What is being asked: Scan the records for the word "pyramid". Copy each line that includes it.

==========

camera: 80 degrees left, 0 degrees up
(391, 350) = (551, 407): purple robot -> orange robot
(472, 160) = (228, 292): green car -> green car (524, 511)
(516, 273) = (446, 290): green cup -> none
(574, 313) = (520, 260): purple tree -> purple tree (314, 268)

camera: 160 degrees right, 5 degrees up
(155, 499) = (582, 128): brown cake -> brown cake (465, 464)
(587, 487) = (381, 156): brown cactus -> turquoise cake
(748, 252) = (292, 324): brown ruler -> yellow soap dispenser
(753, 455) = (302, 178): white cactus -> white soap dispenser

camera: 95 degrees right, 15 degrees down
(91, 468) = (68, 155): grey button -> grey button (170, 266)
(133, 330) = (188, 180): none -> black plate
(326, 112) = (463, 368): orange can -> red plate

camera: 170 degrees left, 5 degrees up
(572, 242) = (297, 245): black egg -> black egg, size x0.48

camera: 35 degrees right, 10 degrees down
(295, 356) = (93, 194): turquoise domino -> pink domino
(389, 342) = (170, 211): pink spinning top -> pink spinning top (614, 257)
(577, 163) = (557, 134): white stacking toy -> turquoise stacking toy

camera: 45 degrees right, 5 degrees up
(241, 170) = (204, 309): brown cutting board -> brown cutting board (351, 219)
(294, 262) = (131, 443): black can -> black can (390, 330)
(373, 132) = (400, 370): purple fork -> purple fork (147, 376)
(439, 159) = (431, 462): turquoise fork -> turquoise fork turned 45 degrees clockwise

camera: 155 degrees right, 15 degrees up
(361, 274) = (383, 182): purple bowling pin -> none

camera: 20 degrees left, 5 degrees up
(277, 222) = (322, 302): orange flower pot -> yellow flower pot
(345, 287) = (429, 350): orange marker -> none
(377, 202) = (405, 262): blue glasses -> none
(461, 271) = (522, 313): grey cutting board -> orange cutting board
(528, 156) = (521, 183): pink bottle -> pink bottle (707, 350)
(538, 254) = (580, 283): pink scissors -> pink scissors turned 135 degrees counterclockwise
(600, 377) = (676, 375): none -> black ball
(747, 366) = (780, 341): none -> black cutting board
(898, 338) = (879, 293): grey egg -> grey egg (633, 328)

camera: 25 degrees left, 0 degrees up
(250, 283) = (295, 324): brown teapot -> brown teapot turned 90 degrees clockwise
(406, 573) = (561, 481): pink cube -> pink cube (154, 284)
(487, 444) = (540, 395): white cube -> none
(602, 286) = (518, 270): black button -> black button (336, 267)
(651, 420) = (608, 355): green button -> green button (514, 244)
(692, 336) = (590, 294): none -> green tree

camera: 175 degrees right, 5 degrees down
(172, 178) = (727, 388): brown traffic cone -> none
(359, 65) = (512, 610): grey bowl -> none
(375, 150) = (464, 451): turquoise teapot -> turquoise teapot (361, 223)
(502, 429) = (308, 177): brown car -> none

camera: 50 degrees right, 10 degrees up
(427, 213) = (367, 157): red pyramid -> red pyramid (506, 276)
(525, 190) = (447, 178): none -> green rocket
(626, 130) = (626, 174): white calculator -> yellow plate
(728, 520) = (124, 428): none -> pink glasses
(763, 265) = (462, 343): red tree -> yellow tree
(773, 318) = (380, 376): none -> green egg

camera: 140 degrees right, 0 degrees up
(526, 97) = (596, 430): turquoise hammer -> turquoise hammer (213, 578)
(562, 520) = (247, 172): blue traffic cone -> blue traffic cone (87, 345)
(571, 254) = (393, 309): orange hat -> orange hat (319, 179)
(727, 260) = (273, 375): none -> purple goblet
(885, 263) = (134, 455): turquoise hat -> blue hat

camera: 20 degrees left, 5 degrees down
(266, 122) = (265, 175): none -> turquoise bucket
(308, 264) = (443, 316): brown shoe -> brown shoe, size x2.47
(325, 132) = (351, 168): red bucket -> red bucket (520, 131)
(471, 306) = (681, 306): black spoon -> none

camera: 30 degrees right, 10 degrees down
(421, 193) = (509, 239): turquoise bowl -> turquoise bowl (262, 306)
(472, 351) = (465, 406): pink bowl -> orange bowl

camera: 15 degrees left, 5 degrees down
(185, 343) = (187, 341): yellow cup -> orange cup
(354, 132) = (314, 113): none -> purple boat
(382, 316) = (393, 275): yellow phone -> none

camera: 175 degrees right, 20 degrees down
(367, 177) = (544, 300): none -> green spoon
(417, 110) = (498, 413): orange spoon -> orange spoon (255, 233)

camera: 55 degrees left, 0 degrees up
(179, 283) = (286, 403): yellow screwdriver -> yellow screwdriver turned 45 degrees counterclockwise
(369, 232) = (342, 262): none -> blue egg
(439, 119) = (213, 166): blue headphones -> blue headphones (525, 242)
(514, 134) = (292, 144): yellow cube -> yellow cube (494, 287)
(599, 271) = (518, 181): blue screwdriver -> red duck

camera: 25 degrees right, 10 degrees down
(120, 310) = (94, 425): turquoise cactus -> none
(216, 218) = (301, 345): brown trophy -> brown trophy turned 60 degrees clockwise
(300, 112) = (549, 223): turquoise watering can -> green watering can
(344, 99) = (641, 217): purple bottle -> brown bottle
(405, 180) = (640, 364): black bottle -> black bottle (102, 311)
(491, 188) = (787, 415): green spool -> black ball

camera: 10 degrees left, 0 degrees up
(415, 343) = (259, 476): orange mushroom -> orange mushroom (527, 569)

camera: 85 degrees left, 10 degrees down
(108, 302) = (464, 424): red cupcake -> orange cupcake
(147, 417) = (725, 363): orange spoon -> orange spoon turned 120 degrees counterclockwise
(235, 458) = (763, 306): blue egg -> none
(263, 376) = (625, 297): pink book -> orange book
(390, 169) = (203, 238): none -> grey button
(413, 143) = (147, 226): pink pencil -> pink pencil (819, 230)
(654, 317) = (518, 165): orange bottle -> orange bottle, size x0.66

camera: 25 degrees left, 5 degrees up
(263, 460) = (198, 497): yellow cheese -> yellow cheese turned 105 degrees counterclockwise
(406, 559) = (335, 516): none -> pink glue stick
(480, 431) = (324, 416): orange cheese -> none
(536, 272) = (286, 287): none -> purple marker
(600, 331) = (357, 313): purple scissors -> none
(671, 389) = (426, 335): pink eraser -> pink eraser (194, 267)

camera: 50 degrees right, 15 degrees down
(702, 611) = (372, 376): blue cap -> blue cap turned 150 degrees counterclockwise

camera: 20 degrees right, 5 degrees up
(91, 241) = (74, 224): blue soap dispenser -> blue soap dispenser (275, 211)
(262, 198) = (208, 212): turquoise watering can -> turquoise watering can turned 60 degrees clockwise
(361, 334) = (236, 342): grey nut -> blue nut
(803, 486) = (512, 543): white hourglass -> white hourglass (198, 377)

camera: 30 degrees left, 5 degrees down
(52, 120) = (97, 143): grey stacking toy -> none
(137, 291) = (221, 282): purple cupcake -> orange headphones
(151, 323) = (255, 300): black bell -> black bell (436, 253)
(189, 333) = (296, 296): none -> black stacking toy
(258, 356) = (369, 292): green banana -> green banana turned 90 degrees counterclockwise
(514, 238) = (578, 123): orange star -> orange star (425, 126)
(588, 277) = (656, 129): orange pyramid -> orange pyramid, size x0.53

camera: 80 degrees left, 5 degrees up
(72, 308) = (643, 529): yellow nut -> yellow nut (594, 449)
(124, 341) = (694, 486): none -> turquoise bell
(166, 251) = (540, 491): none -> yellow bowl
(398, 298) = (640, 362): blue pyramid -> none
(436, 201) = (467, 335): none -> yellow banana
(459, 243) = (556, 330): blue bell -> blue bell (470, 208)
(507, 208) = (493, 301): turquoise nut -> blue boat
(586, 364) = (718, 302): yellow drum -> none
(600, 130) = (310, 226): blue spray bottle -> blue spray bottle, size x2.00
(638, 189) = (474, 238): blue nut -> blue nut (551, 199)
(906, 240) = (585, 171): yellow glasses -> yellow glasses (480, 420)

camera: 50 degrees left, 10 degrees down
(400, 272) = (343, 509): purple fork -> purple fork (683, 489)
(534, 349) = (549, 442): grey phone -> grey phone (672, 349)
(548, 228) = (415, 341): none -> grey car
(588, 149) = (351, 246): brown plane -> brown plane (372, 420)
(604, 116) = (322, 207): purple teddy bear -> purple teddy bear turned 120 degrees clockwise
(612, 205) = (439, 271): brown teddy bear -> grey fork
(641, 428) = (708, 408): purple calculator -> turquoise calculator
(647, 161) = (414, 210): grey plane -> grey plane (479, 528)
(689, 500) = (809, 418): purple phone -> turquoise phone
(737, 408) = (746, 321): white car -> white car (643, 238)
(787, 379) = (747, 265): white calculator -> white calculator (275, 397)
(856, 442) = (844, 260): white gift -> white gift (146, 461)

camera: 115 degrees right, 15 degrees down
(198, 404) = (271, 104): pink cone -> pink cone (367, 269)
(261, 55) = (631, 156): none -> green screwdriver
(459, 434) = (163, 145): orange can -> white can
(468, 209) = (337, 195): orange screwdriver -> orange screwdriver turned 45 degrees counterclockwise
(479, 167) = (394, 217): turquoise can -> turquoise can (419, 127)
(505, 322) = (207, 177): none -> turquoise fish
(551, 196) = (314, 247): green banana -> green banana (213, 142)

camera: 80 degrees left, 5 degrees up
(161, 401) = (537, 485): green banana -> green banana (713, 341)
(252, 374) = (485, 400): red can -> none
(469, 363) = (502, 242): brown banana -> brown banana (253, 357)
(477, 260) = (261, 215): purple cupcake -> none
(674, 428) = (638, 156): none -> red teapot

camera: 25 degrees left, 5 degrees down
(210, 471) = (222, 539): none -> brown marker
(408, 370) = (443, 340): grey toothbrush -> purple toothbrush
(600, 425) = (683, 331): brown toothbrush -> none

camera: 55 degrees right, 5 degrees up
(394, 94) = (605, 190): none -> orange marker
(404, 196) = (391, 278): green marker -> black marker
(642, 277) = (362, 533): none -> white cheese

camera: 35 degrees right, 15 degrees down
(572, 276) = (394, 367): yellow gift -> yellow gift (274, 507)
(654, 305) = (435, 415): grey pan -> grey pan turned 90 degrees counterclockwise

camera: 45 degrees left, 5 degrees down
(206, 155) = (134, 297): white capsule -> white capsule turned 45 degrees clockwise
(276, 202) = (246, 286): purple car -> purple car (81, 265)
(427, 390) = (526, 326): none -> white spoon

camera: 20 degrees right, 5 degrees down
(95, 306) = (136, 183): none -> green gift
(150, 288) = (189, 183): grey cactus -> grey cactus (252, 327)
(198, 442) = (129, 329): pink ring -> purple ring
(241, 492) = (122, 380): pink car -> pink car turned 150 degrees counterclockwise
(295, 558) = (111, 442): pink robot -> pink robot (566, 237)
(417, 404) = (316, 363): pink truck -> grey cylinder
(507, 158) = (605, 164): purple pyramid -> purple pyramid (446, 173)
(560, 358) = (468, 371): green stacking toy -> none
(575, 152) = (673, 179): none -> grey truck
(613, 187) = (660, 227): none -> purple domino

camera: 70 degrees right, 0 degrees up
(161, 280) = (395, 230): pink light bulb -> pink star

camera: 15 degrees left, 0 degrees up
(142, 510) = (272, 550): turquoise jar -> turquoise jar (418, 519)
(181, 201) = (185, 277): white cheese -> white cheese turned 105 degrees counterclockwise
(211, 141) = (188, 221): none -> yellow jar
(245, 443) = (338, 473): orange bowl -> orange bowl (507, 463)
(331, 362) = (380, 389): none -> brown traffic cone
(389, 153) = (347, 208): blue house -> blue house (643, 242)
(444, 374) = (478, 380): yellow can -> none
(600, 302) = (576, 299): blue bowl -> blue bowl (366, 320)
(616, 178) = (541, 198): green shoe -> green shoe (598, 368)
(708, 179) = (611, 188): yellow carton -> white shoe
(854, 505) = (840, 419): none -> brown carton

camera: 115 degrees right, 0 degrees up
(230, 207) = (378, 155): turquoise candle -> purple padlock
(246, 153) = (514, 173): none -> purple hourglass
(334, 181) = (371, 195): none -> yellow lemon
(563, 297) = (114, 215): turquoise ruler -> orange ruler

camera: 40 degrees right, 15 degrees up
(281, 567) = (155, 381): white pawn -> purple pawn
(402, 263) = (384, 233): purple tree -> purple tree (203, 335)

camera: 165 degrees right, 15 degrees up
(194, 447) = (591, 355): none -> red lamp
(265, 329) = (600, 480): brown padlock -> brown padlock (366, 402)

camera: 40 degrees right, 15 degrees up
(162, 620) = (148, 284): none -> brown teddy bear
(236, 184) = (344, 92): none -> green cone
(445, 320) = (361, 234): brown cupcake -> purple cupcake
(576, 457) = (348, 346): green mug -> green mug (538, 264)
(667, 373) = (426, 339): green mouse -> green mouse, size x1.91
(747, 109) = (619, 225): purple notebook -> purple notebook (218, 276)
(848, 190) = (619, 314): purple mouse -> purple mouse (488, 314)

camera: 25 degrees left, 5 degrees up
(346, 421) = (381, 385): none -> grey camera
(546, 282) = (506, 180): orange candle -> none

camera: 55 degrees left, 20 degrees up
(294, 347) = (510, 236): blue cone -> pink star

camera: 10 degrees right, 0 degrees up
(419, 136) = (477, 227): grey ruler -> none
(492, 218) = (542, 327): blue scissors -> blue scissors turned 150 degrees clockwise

==========

Exercise response:
(427, 213) = (367, 157): red pyramid -> red pyramid (506, 276)
(588, 277) = (656, 129): orange pyramid -> orange pyramid, size x0.53
(398, 298) = (640, 362): blue pyramid -> none
(507, 158) = (605, 164): purple pyramid -> purple pyramid (446, 173)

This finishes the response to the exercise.